Verbatim transcription with images omitted: return the entries below in full.

— DATASET EXTRACT —
——————————
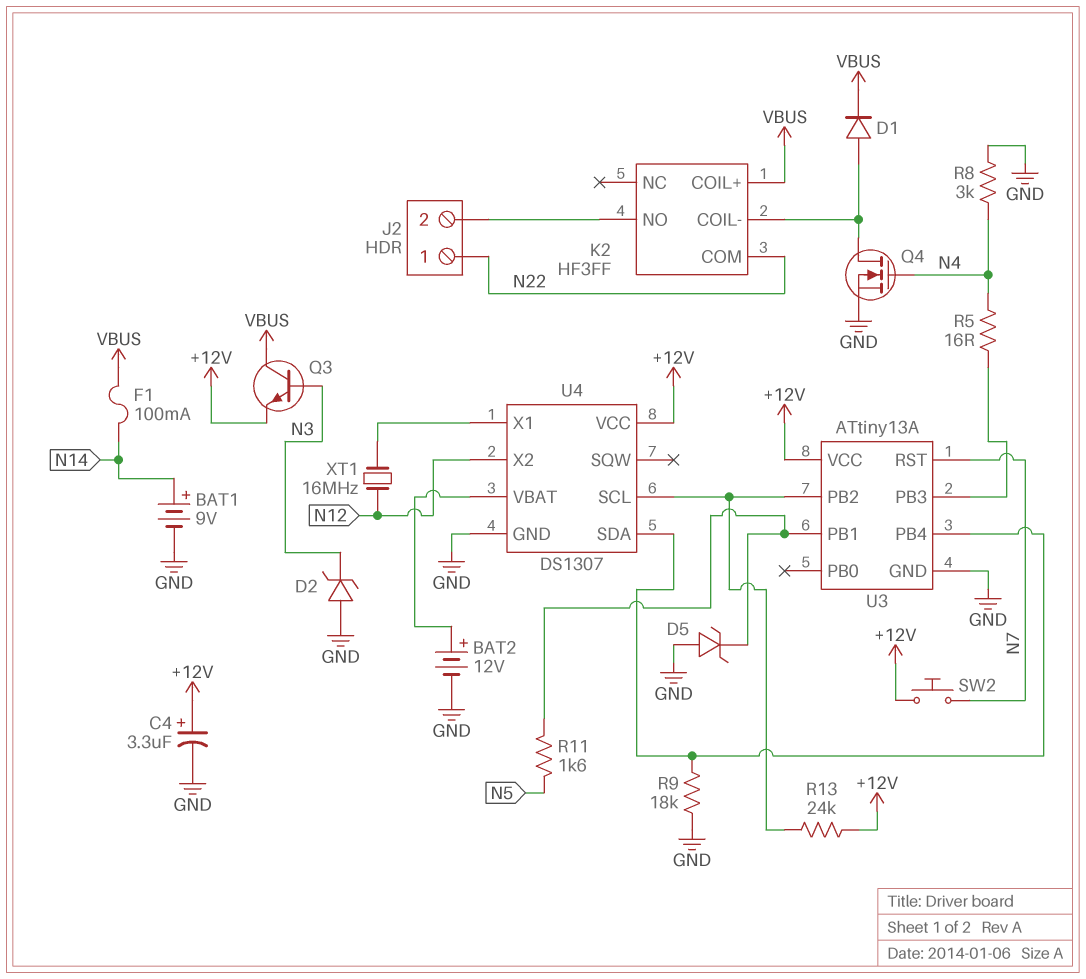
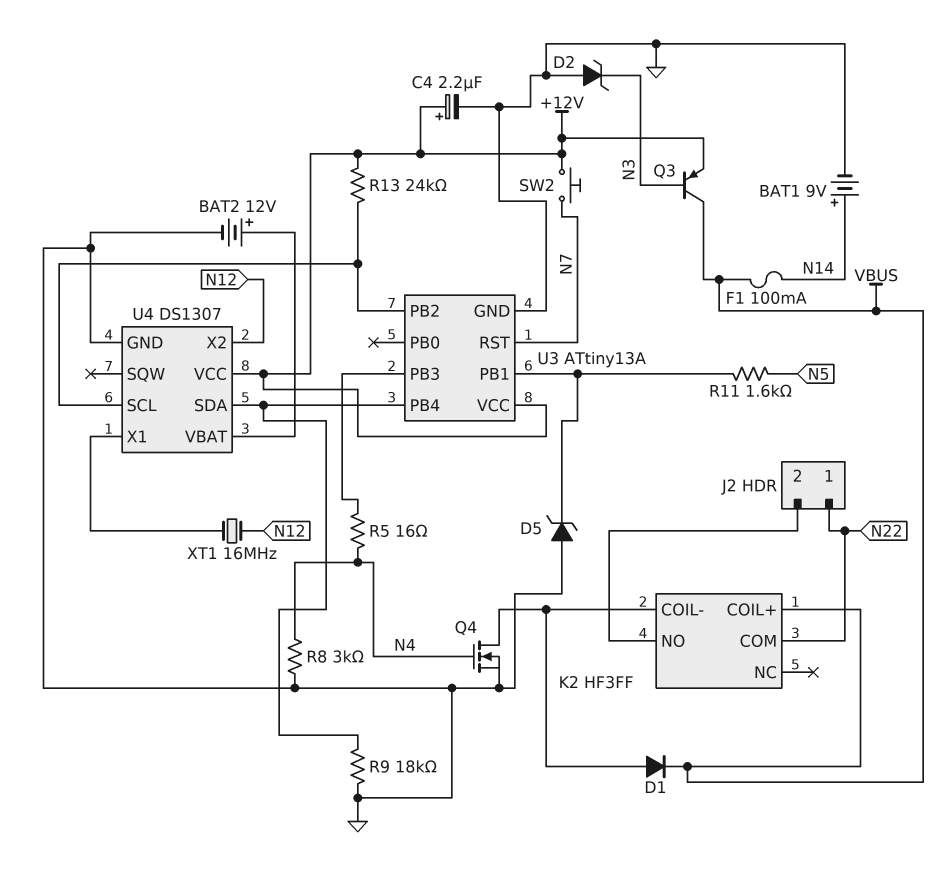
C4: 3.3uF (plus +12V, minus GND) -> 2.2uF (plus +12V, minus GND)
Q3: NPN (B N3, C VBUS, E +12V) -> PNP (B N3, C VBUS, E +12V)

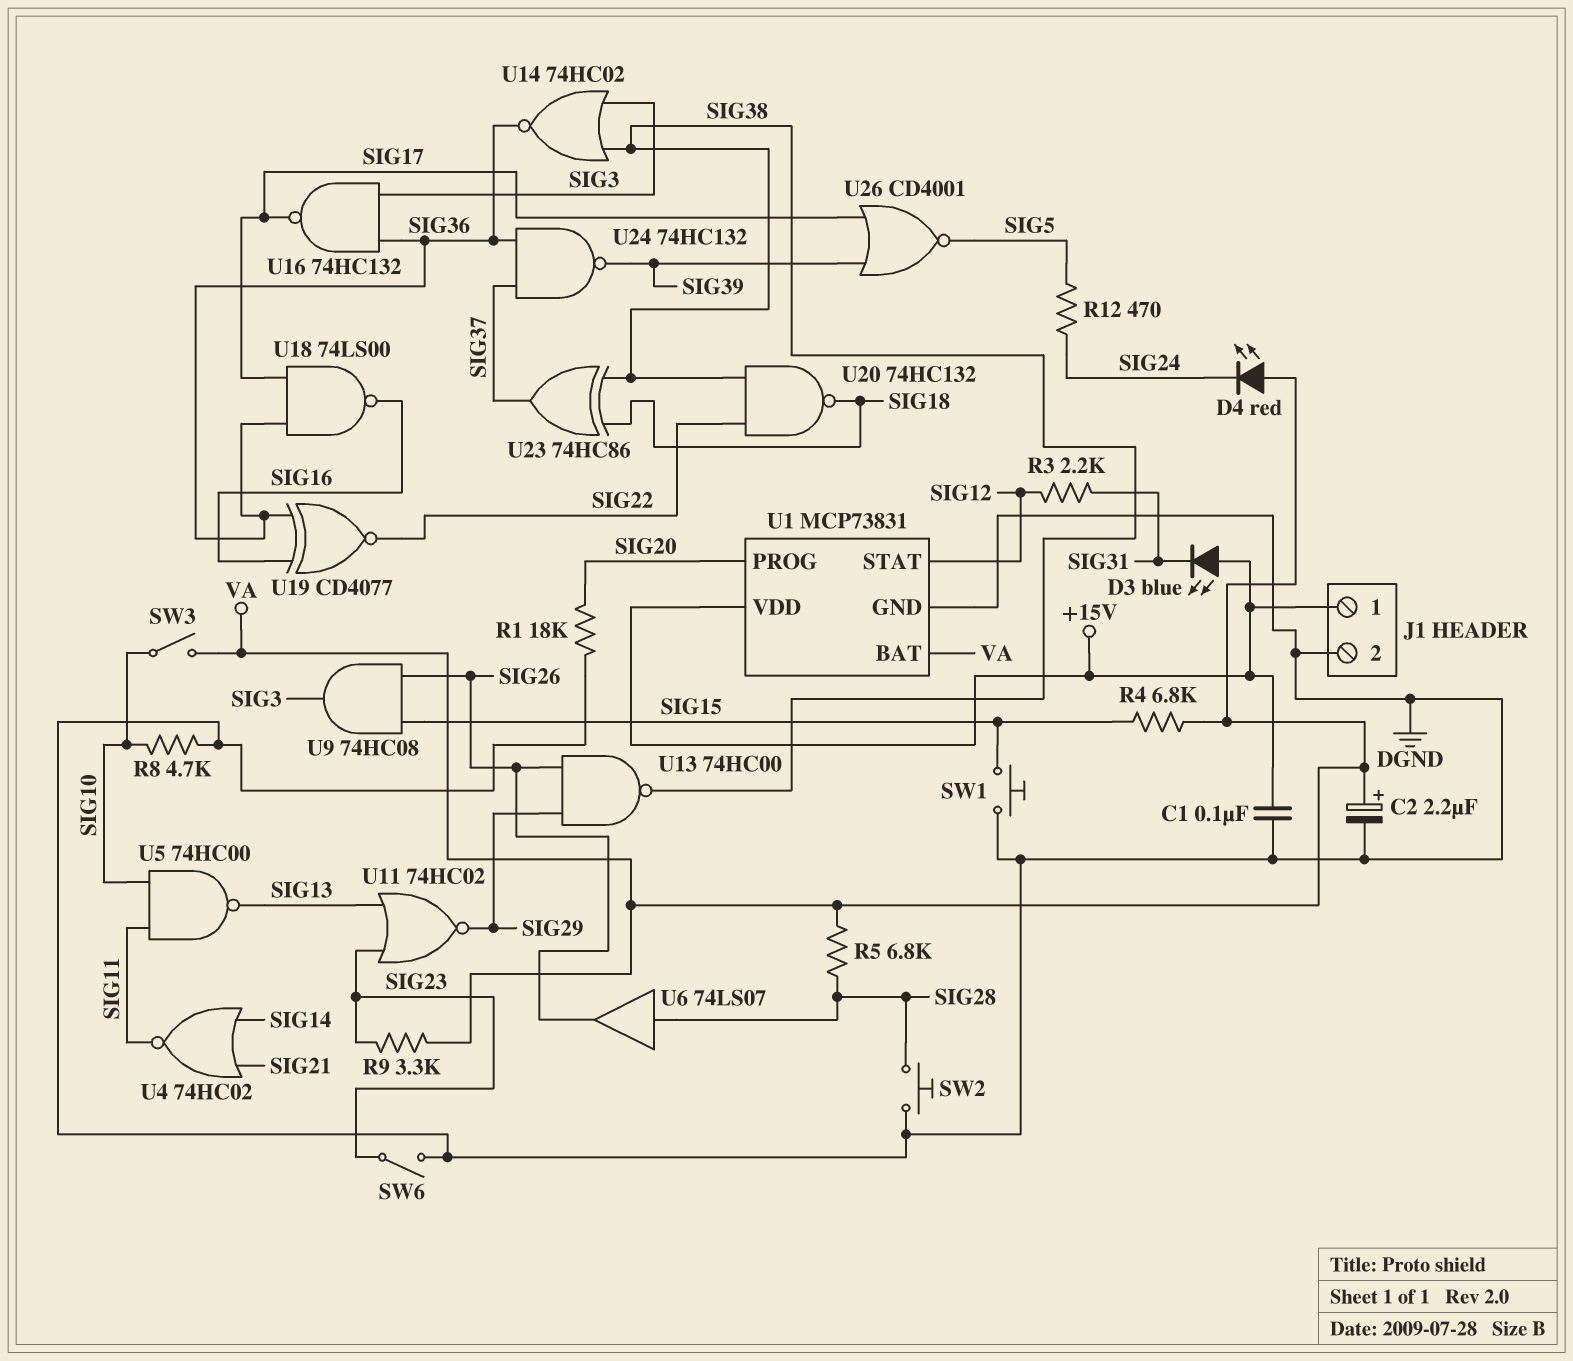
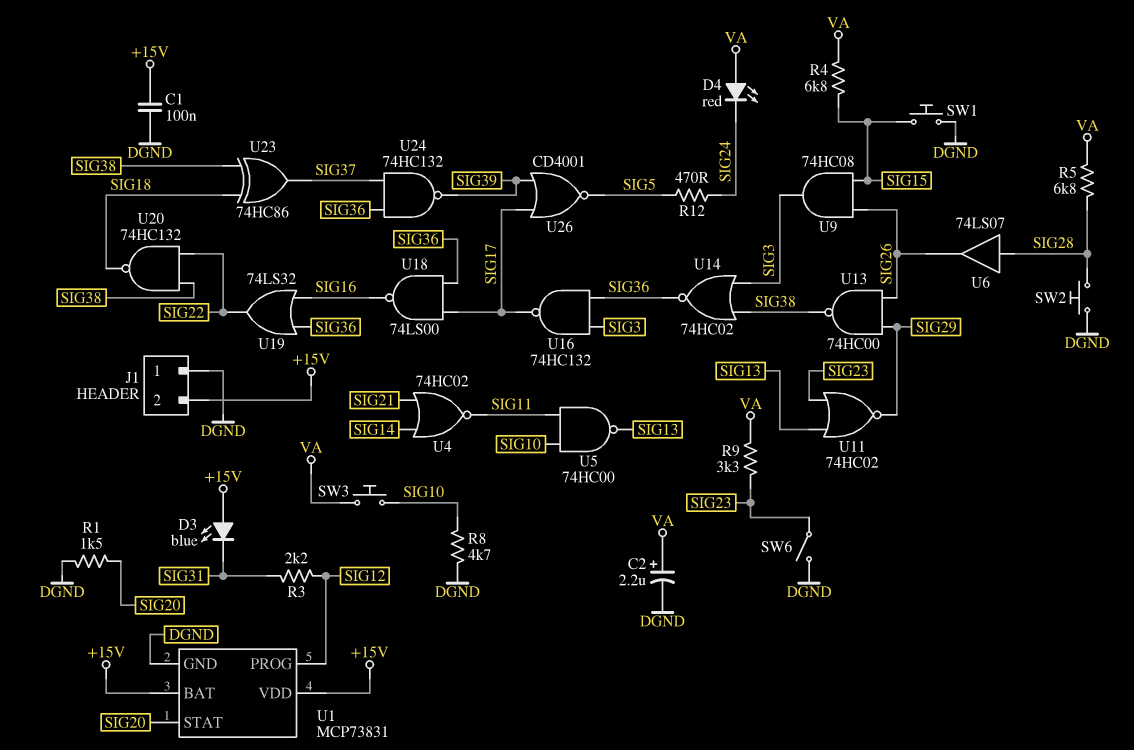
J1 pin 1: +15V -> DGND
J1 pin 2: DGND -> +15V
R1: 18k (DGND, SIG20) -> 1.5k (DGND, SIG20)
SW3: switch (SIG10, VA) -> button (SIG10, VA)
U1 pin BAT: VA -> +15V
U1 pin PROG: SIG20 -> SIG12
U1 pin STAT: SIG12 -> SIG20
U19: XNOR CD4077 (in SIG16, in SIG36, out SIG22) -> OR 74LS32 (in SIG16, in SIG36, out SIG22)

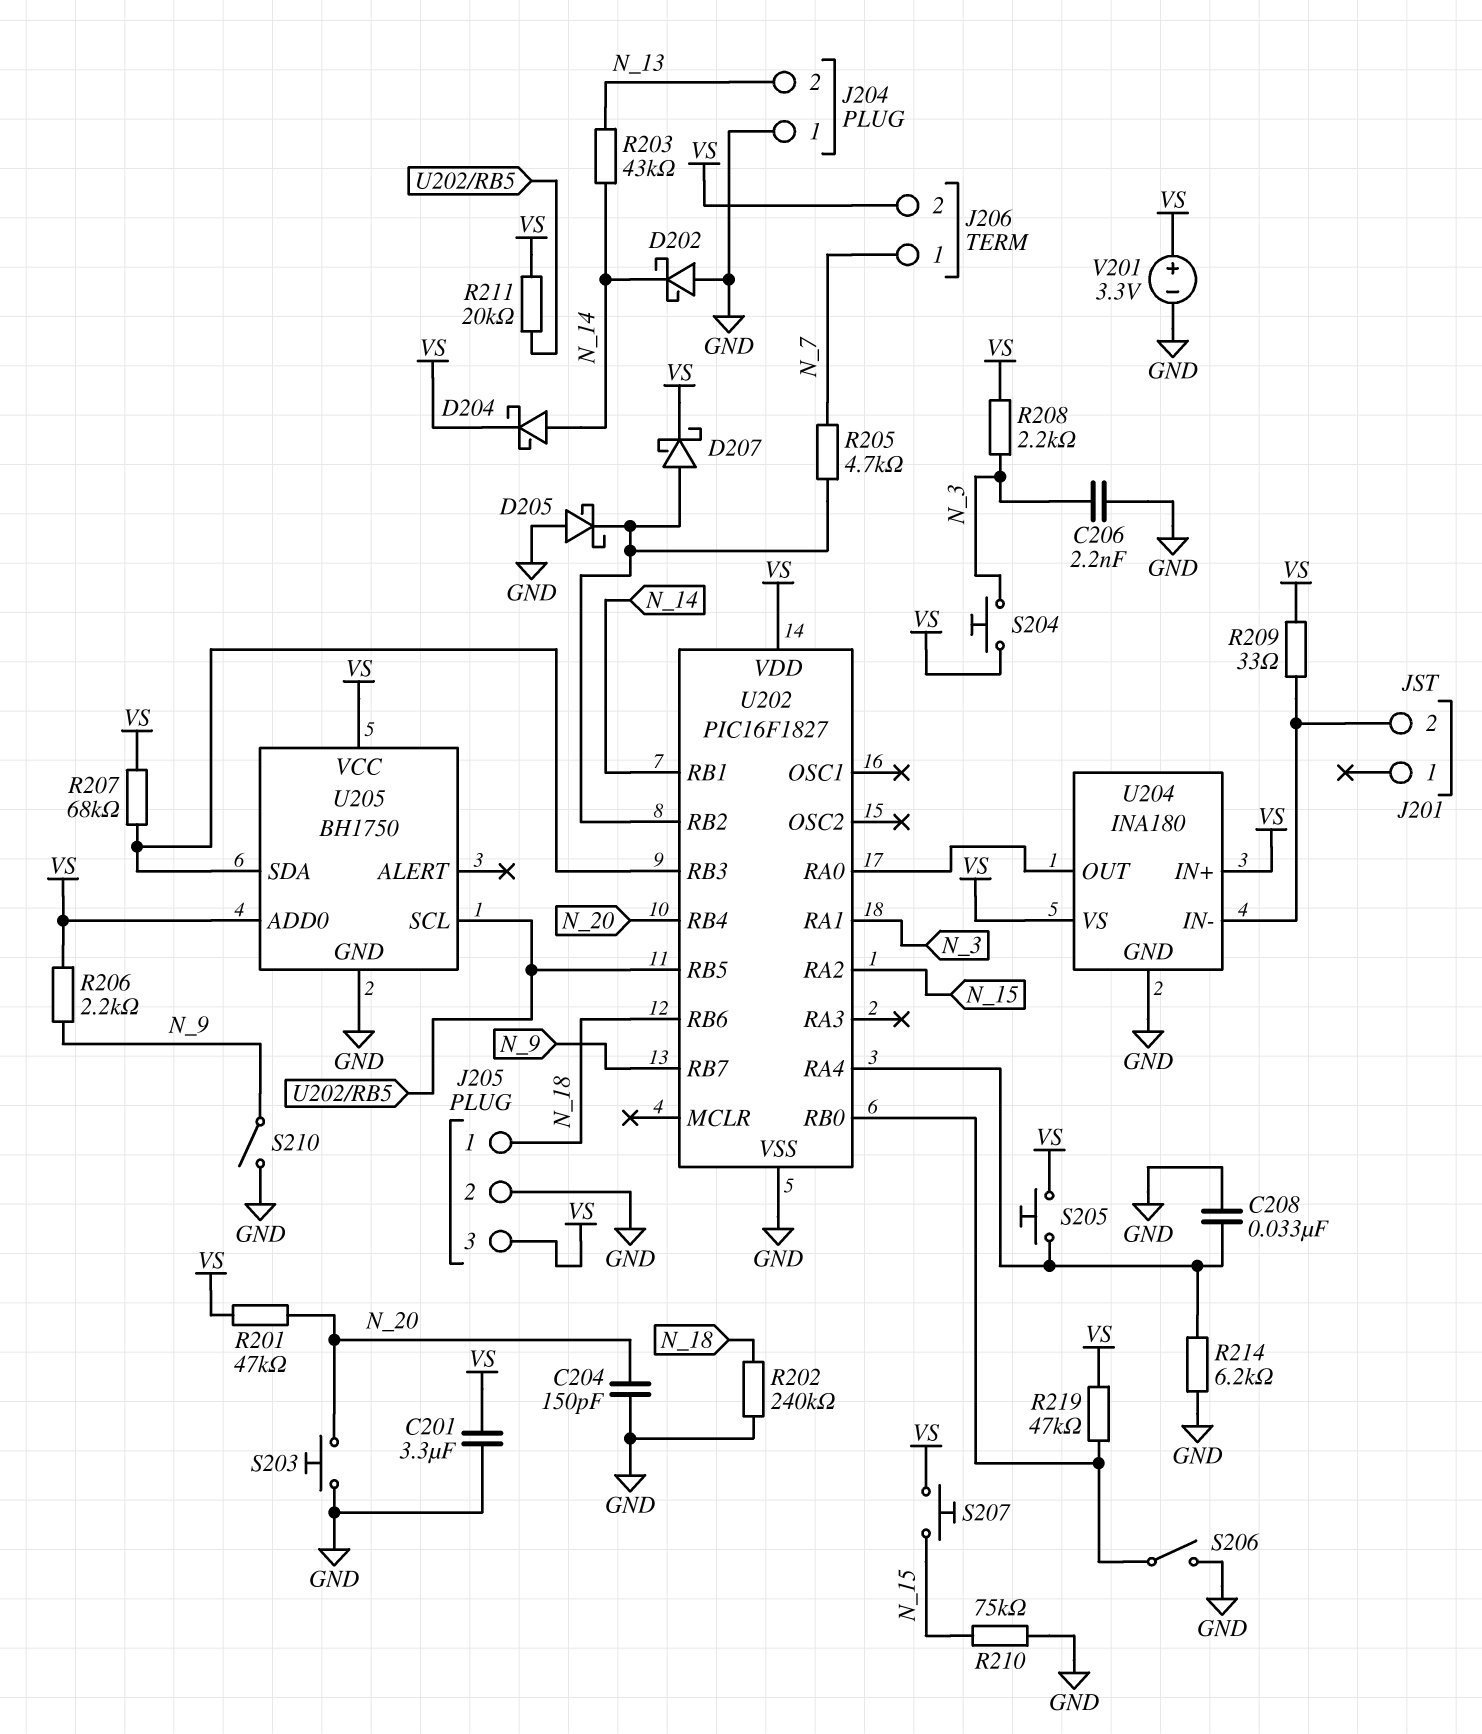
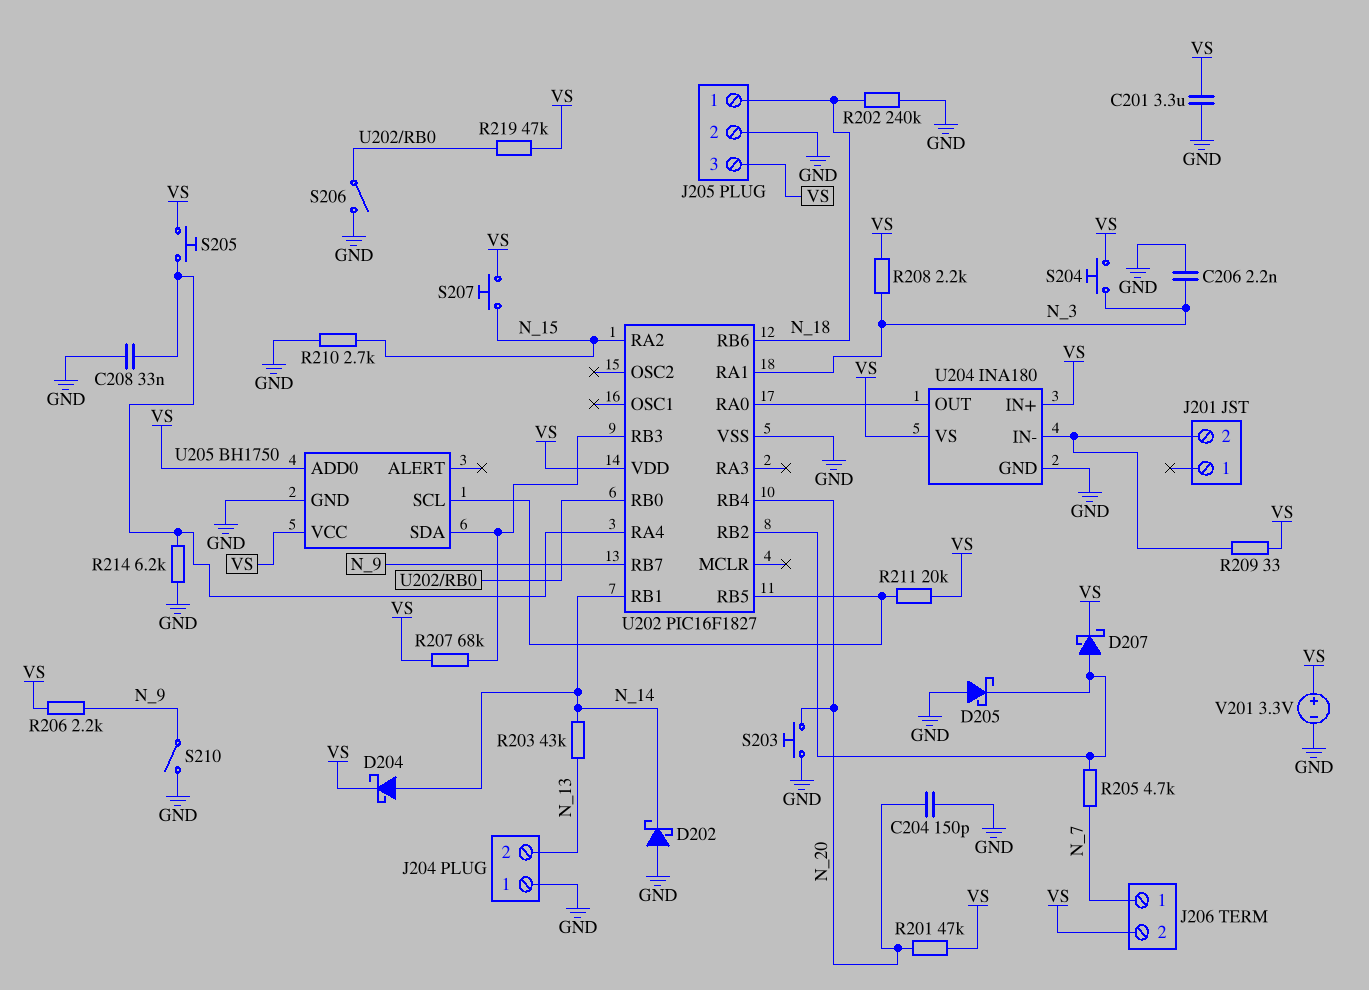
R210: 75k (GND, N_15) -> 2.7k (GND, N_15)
——————————
— TASK RESPONSE —
C4: 3.3uF (plus +12V, minus GND) -> 2.2uF (plus +12V, minus GND)
Q3: NPN (B N3, C VBUS, E +12V) -> PNP (B N3, C VBUS, E +12V)

J1 pin 1: +15V -> DGND
J1 pin 2: DGND -> +15V
R1: 18k (DGND, SIG20) -> 1.5k (DGND, SIG20)
SW3: switch (SIG10, VA) -> button (SIG10, VA)
U1 pin BAT: VA -> +15V
U1 pin PROG: SIG20 -> SIG12
U1 pin STAT: SIG12 -> SIG20
U19: XNOR CD4077 (in SIG16, in SIG36, out SIG22) -> OR 74LS32 (in SIG16, in SIG36, out SIG22)

R210: 75k (GND, N_15) -> 2.7k (GND, N_15)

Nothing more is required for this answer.